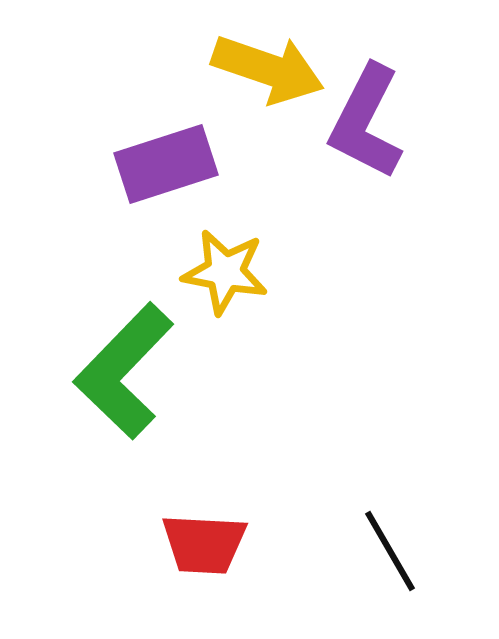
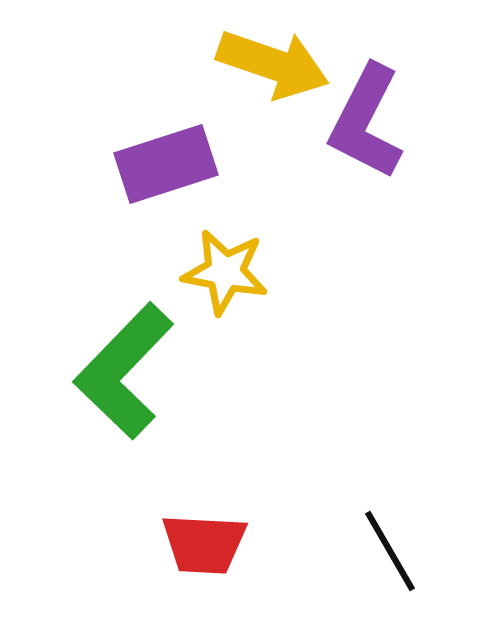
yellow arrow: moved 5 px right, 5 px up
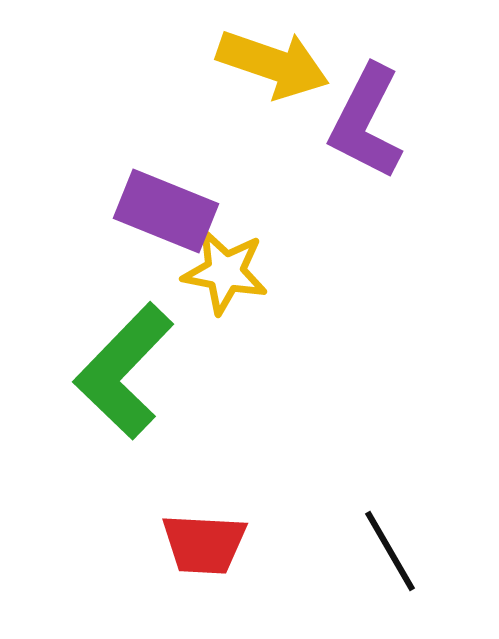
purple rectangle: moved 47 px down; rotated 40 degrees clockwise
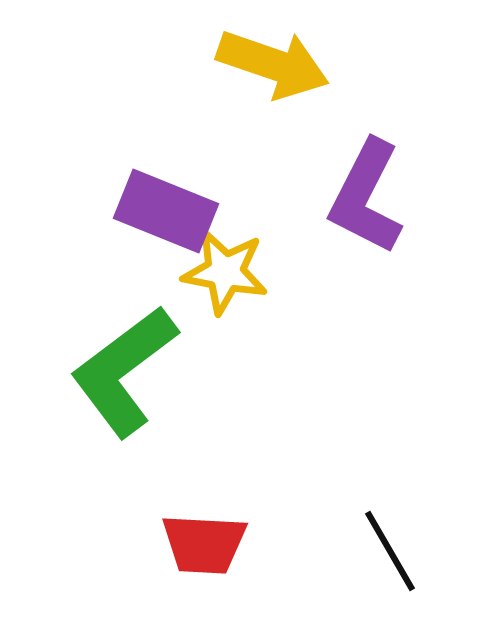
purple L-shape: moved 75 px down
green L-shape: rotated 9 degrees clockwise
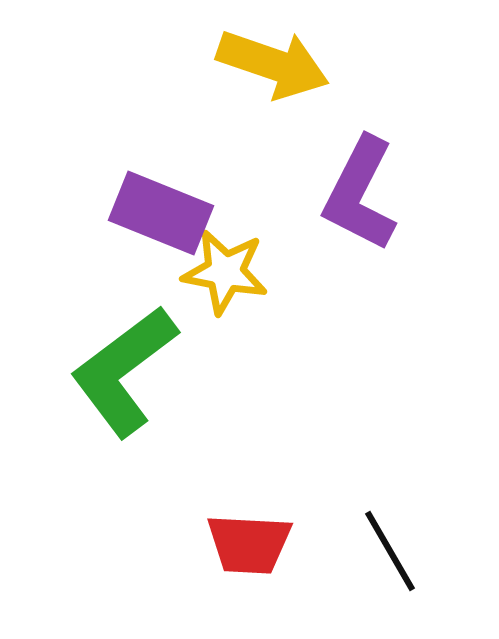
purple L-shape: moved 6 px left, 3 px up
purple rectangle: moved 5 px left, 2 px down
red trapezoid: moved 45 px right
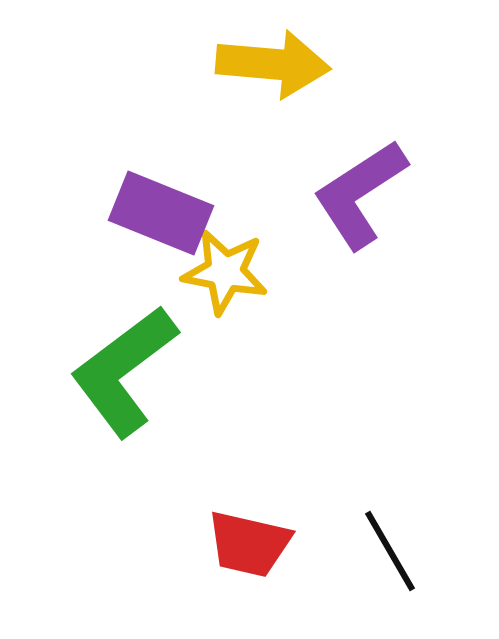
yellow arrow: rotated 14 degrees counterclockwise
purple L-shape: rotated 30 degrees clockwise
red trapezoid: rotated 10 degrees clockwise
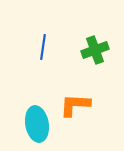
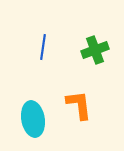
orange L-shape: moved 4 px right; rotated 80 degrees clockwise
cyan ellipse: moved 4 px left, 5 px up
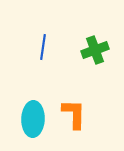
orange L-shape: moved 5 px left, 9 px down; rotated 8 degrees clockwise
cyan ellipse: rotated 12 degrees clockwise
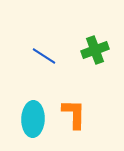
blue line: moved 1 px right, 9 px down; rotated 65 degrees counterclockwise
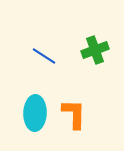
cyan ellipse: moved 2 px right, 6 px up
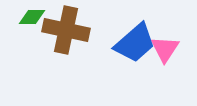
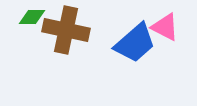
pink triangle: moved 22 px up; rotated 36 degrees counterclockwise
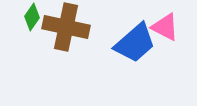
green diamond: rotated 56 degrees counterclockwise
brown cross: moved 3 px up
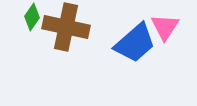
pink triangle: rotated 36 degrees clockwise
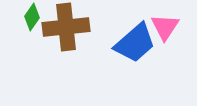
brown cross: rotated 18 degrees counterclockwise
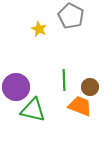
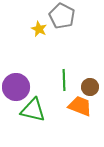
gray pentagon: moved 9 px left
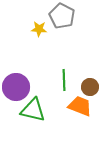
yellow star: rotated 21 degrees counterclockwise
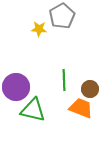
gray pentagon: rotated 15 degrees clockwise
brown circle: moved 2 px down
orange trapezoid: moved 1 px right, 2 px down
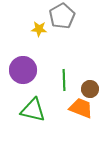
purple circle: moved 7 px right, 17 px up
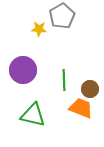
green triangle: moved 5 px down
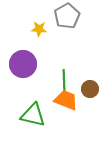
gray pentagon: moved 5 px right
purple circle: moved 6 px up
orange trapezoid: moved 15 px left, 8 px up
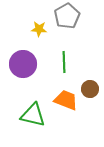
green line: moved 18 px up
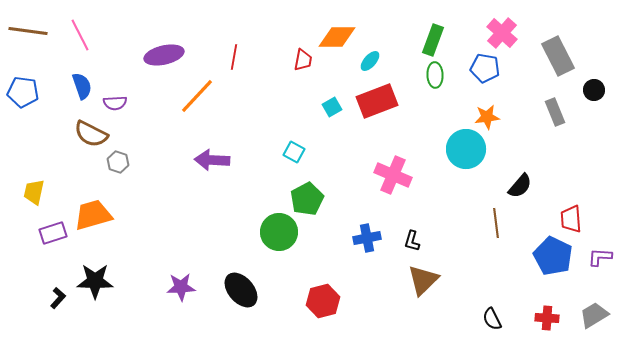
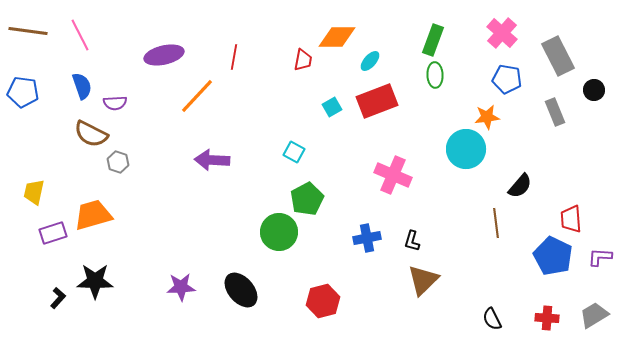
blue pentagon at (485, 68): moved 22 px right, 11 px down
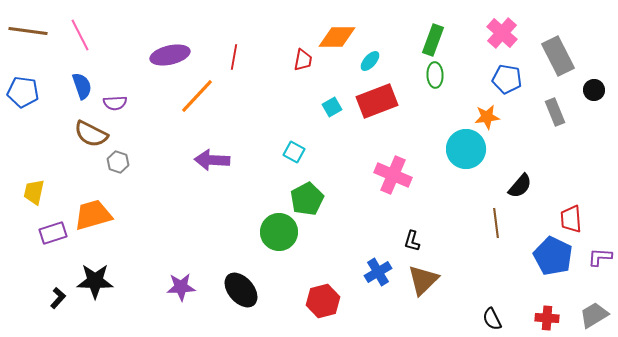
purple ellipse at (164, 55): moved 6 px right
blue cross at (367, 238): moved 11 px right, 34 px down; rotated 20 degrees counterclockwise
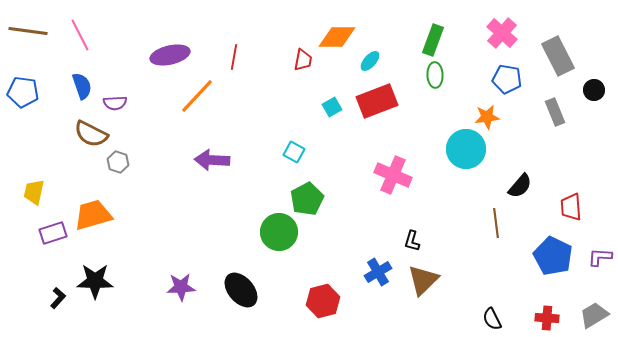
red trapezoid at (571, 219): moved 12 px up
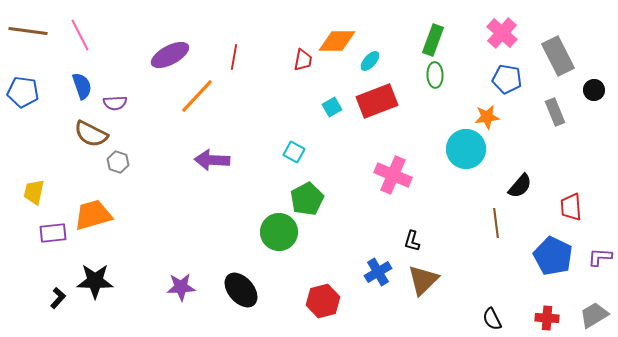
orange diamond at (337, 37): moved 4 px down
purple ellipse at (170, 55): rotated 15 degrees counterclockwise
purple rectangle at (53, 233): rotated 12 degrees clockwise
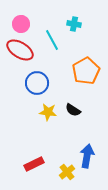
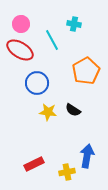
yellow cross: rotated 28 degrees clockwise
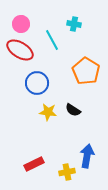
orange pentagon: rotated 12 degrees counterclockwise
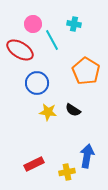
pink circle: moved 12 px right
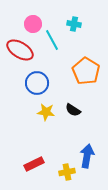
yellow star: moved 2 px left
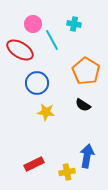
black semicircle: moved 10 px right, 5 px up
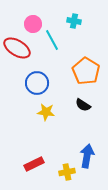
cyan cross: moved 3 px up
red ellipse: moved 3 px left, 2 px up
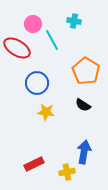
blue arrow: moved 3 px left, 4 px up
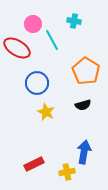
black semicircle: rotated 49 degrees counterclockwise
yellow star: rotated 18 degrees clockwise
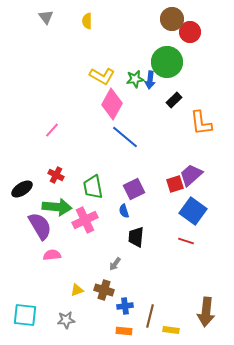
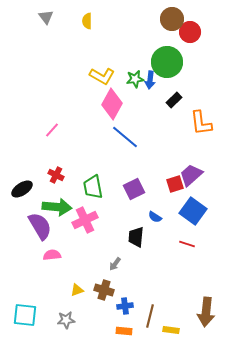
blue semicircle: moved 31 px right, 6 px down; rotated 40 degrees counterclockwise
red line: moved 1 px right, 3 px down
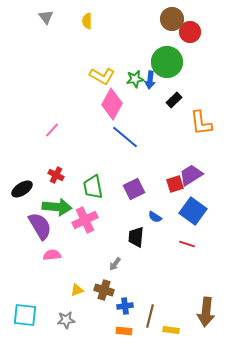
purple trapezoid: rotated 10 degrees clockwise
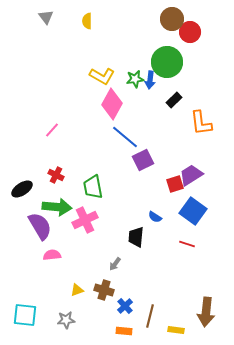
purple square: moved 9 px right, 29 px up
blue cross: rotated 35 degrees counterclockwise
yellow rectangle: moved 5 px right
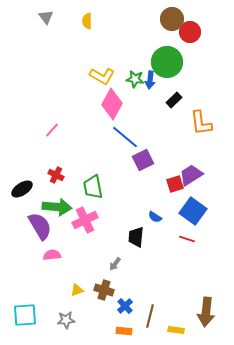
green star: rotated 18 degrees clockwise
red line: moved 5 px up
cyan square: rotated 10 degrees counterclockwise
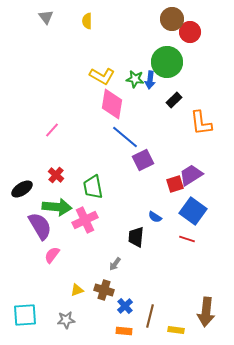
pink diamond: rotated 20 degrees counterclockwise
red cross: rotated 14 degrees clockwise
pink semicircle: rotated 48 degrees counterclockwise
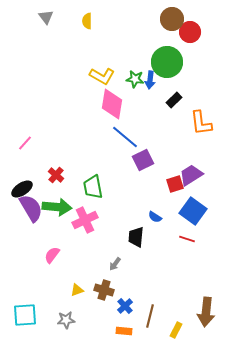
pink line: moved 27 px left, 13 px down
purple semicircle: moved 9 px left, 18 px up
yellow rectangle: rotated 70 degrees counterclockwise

Your objective –
Copy every line above without changing anything, but leave out the pictures.

Solution –
yellow arrow: moved 5 px right, 5 px up
purple rectangle: moved 47 px down; rotated 40 degrees clockwise
purple L-shape: moved 75 px down
green L-shape: rotated 9 degrees clockwise
purple L-shape: moved 6 px left, 3 px up
purple rectangle: moved 5 px left, 2 px down
red trapezoid: moved 45 px right
yellow arrow: rotated 14 degrees counterclockwise
purple L-shape: rotated 30 degrees clockwise
red trapezoid: rotated 10 degrees clockwise
orange L-shape: moved 4 px right; rotated 80 degrees clockwise
cyan ellipse: moved 4 px left, 5 px up
orange L-shape: moved 5 px left, 9 px down; rotated 8 degrees clockwise
cyan ellipse: rotated 12 degrees clockwise
blue line: moved 1 px right, 9 px down; rotated 65 degrees counterclockwise
cyan ellipse: moved 2 px right, 6 px up
pink triangle: moved 22 px up; rotated 36 degrees counterclockwise
green diamond: rotated 56 degrees counterclockwise
brown cross: moved 3 px up
pink triangle: rotated 36 degrees clockwise
brown cross: rotated 18 degrees counterclockwise
gray pentagon: moved 9 px left
yellow star: rotated 21 degrees counterclockwise
gray pentagon: rotated 15 degrees clockwise
brown circle: moved 2 px down
orange trapezoid: moved 1 px right, 2 px down
purple circle: moved 7 px right, 17 px up
green triangle: moved 5 px down
gray pentagon: moved 5 px right
purple circle: moved 6 px up
orange trapezoid: moved 15 px left, 8 px up
green line: moved 18 px up
blue pentagon at (485, 68): moved 22 px right, 11 px down
purple ellipse at (164, 55): moved 6 px right
blue cross at (367, 238): moved 11 px right, 34 px down; rotated 20 degrees counterclockwise
red trapezoid at (571, 219): moved 12 px up
orange diamond at (337, 37): moved 4 px down
purple ellipse at (170, 55): rotated 15 degrees counterclockwise
purple rectangle at (53, 233): rotated 12 degrees clockwise
yellow cross: rotated 28 degrees clockwise
orange pentagon: rotated 12 degrees counterclockwise
pink circle: moved 12 px right
yellow star: moved 2 px left
black semicircle: moved 10 px right, 5 px up
cyan cross: moved 3 px up
red ellipse: moved 3 px left, 2 px up
blue arrow: moved 3 px left, 4 px up
black semicircle: rotated 49 degrees counterclockwise
yellow star: rotated 18 degrees clockwise
blue semicircle: moved 31 px right, 6 px down; rotated 40 degrees counterclockwise
red line: moved 1 px right, 3 px down
purple trapezoid: rotated 10 degrees clockwise
purple square: moved 9 px right, 29 px up
blue cross: rotated 35 degrees counterclockwise
yellow rectangle: moved 5 px right
green star: rotated 18 degrees clockwise
red line: moved 5 px up
cyan square: rotated 10 degrees counterclockwise
pink diamond: rotated 20 degrees counterclockwise
red cross: rotated 14 degrees clockwise
pink semicircle: rotated 48 degrees counterclockwise
pink line: moved 27 px left, 13 px down
purple semicircle: moved 9 px left, 18 px up
yellow rectangle: rotated 70 degrees counterclockwise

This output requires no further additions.